Description of the task.
All of the records below are to be given again word for word, with the pictures removed.

◆ ◆ ◆ ◆ ◆

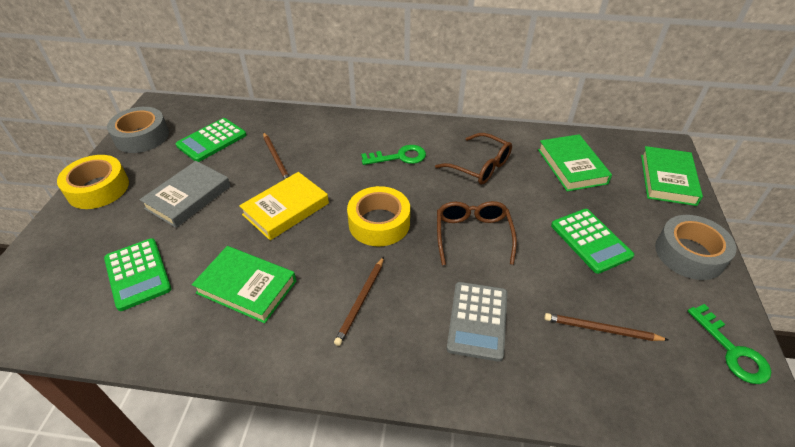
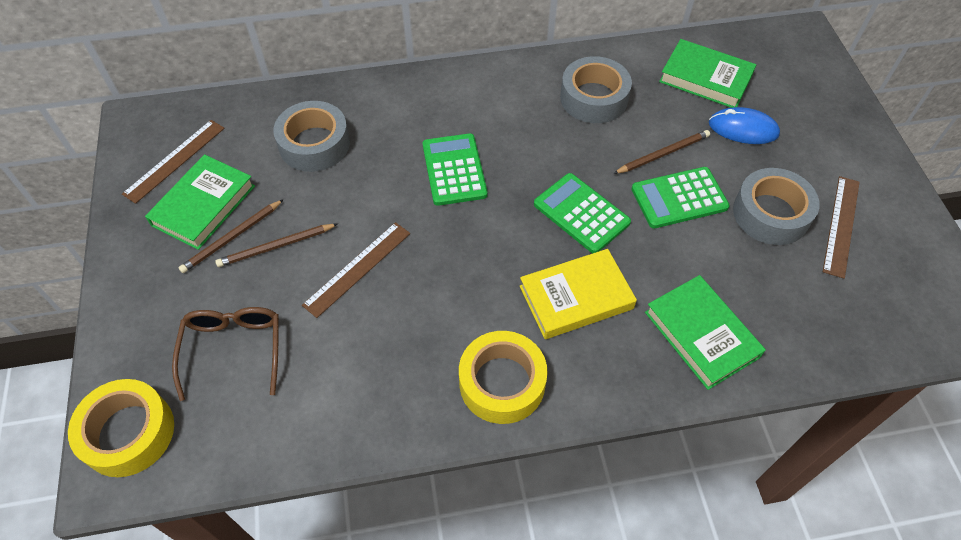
blue mouse: 0 -> 1
brown glasses: 2 -> 1
brown ruler: 0 -> 3
green key: 2 -> 0
grey book: 1 -> 0
grey calculator: 1 -> 0
grey tape: 2 -> 3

◆ ◆ ◆ ◆ ◆

Answer section.
blue mouse: 0 -> 1
brown glasses: 2 -> 1
brown ruler: 0 -> 3
green key: 2 -> 0
grey book: 1 -> 0
grey calculator: 1 -> 0
grey tape: 2 -> 3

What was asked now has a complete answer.